## WHAT IS REQUIRED
Search the entries for the word "schottky". Copy every line that holds it.

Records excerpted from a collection
______________________________

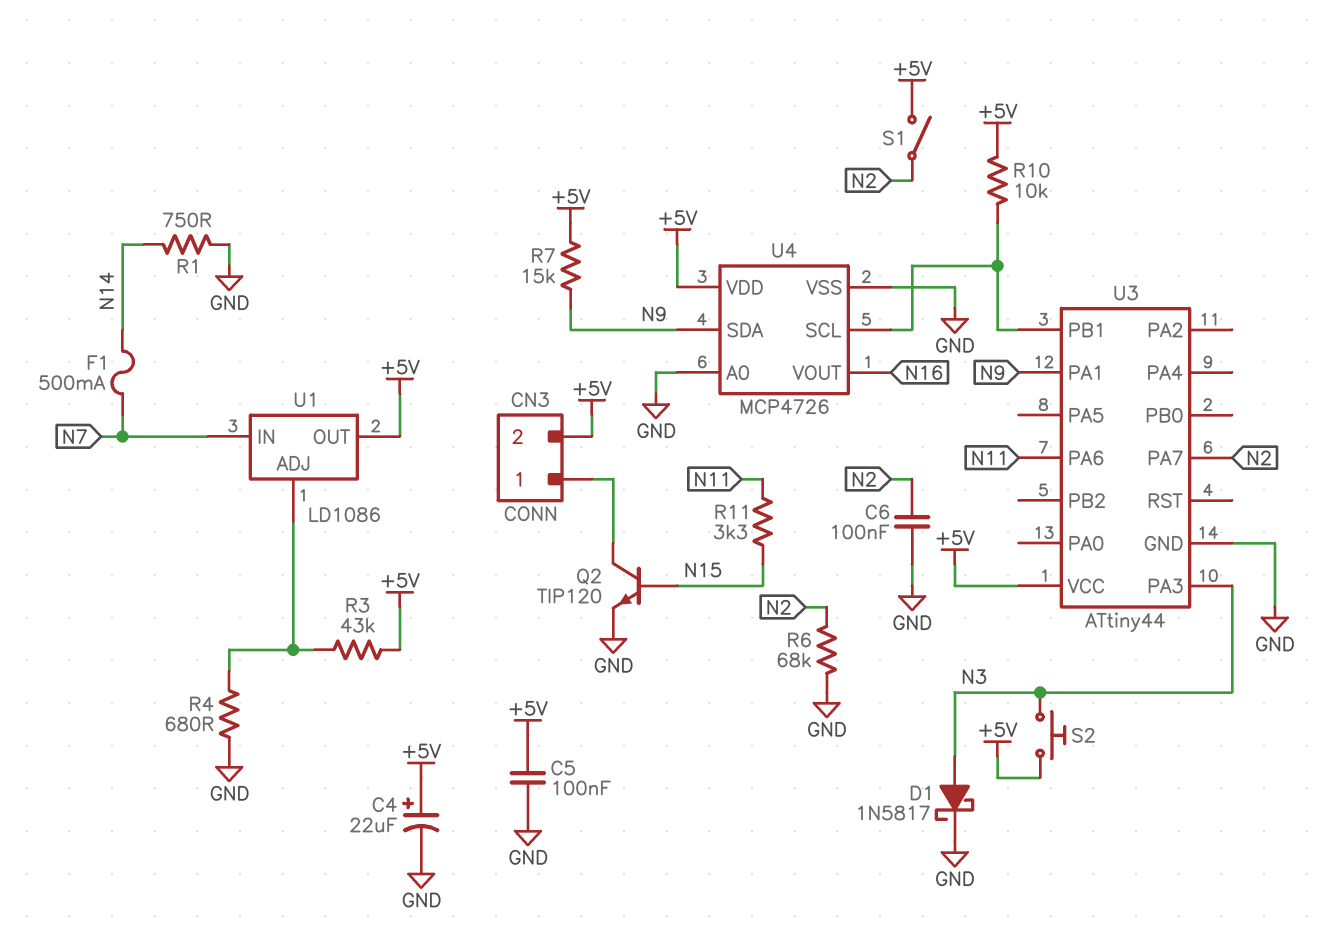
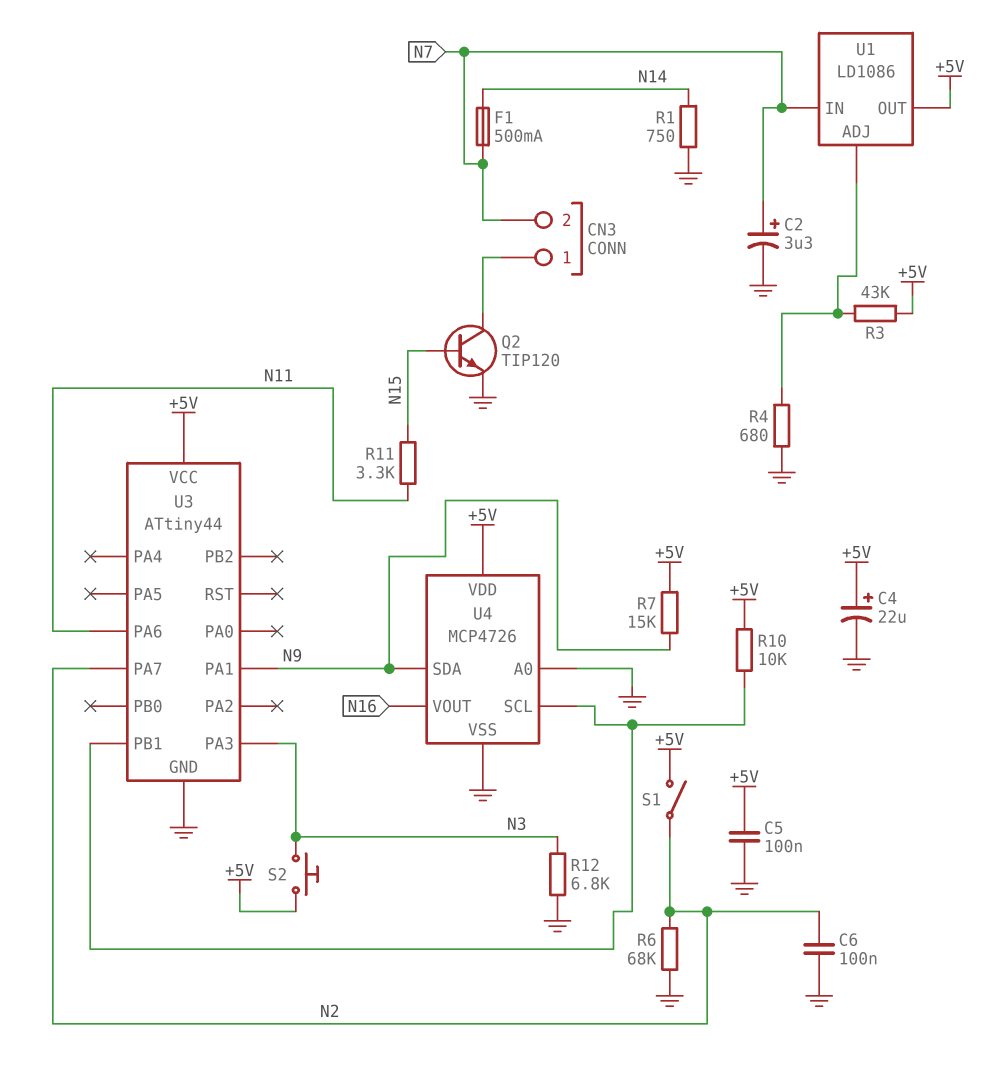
C2: none -> 3.3uF (plus N7, minus GND)
CN3 pin 2: +5V -> N7
D1: schottky 1N5817 (A N3, K GND) -> none
R12: none -> 6.8k (GND, N3)

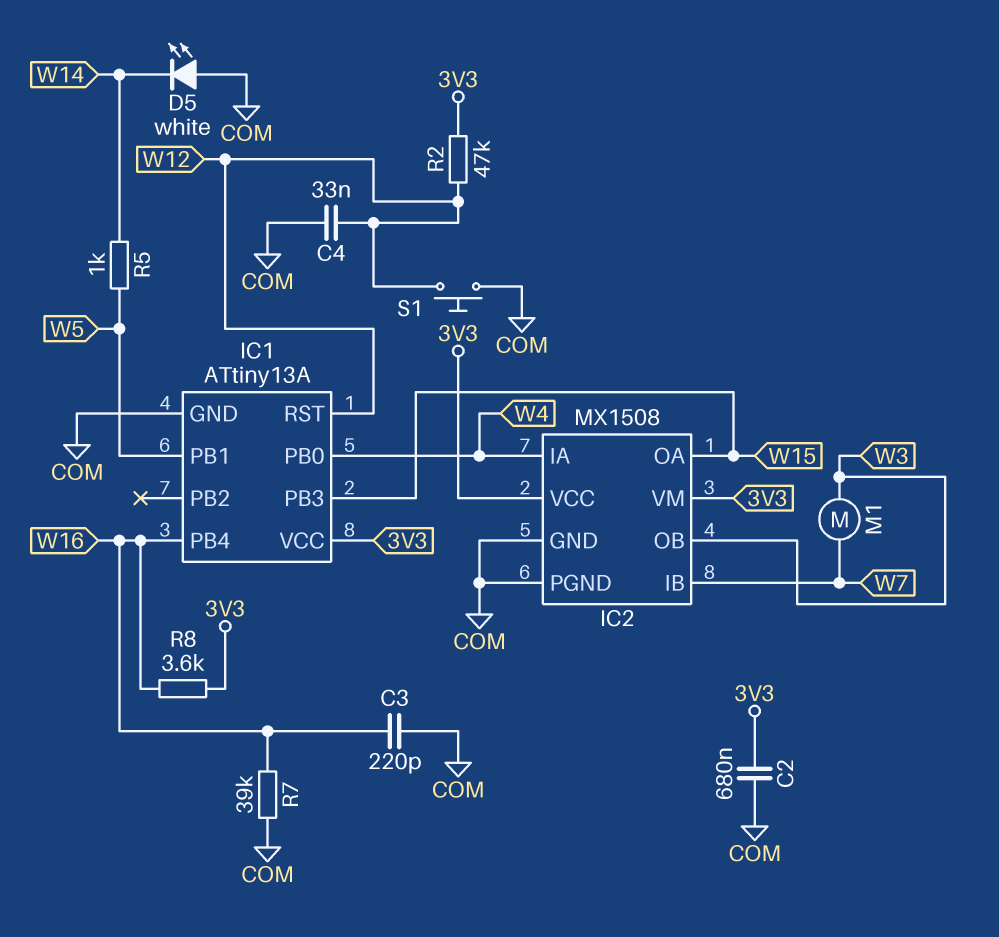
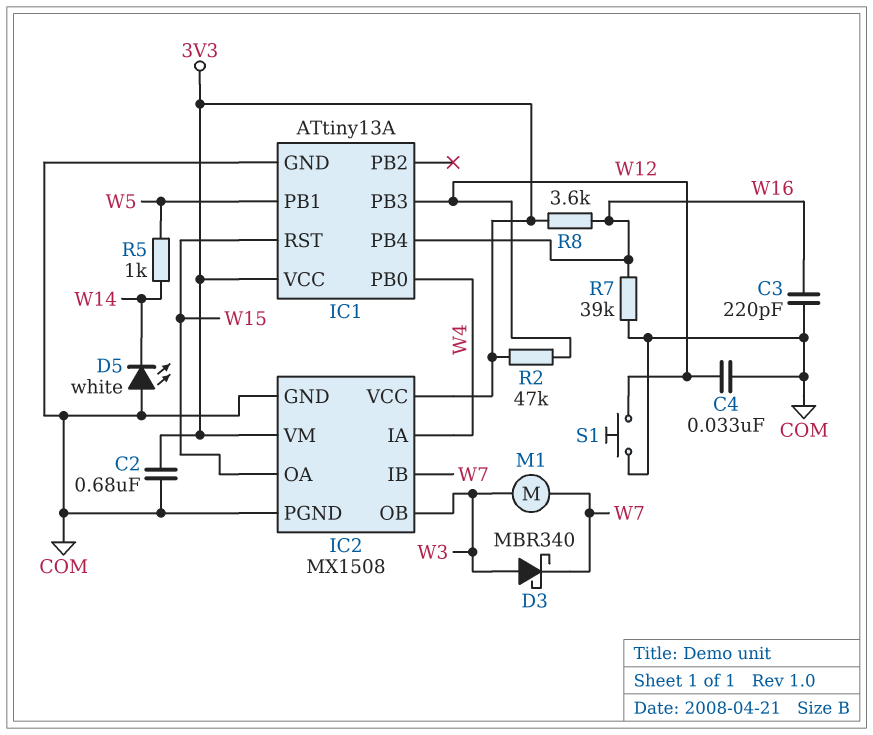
D3: none -> schottky MBR340 (A W3, K W7)
IC1 pin PB3: W15 -> W12
IC1 pin RST: W12 -> W15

______________________________

## ANSWER BELOW
D1: schottky 1N5817 (A N3, K GND) -> none
D3: none -> schottky MBR340 (A W3, K W7)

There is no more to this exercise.